## Problem details
Below are the records. Count the lines containing the string "size", and reply with the number alone.

● ● ● ● ● ● ●

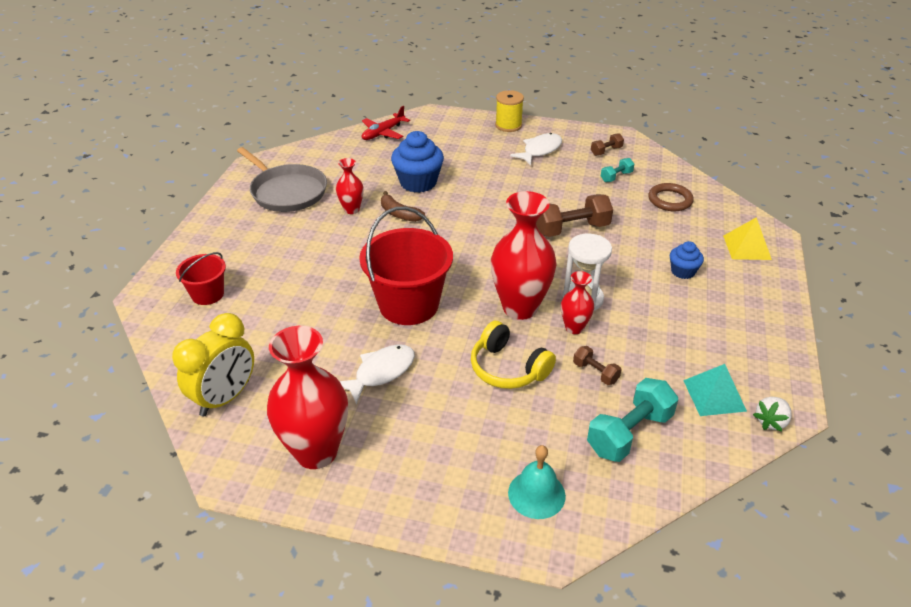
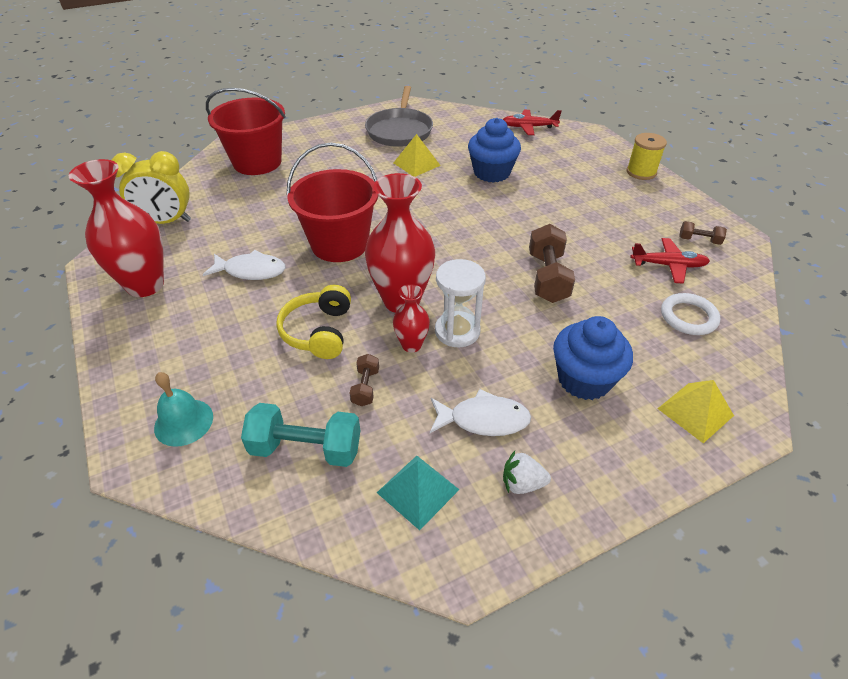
camera: 50 degrees right, 5 degrees up
(207, 294) = (257, 162): red bucket -> red bucket, size x1.86
(351, 209) = (416, 164): red vase -> yellow pyramid
(399, 214) = (440, 185): brown banana -> none
(540, 150) = (634, 205): white fish -> white fish (483, 419)
(572, 229) = (547, 277): brown dumbbell -> brown dumbbell turned 60 degrees clockwise
(616, 177) = (668, 265): turquoise dumbbell -> red plane
(670, 200) = (688, 317): brown ring -> white ring
(683, 271) = (584, 379): blue cupcake -> blue cupcake, size x1.81
(770, 421) = (422, 560): white strawberry -> white strawberry (522, 483)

● ● ● ● ● ● ●

## Output for this exercise
2